(Exercise objective) Out of the data below, copy every line with the string "book".

___ Material provided

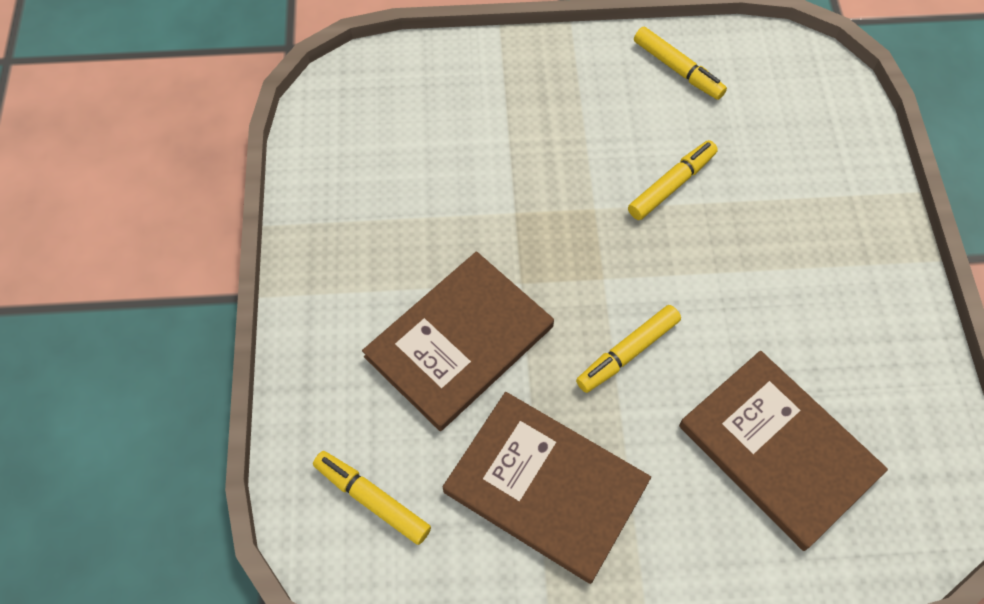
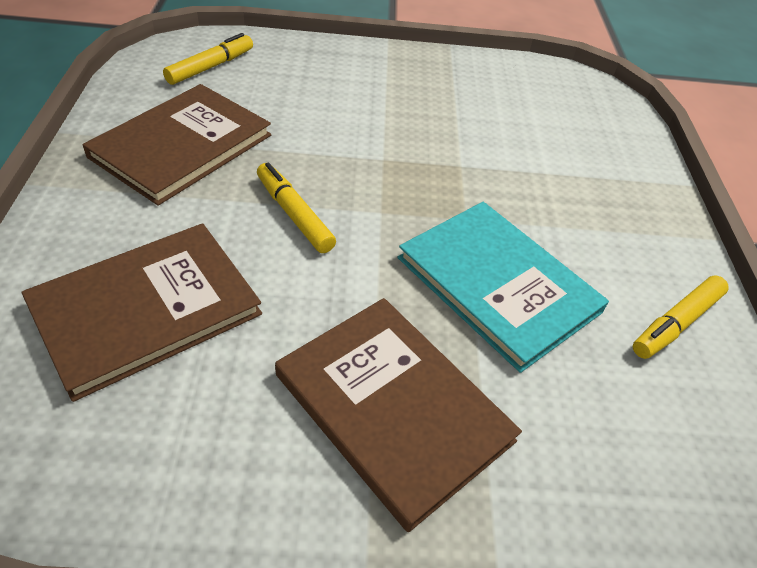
camera: 90 degrees right, 15 degrees down
(459, 341) = (330, 118): brown book -> brown book (393, 407)
(671, 185) = (498, 284): yellow marker -> turquoise book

______

(The completed task)
(459, 341) = (330, 118): brown book -> brown book (393, 407)
(671, 185) = (498, 284): yellow marker -> turquoise book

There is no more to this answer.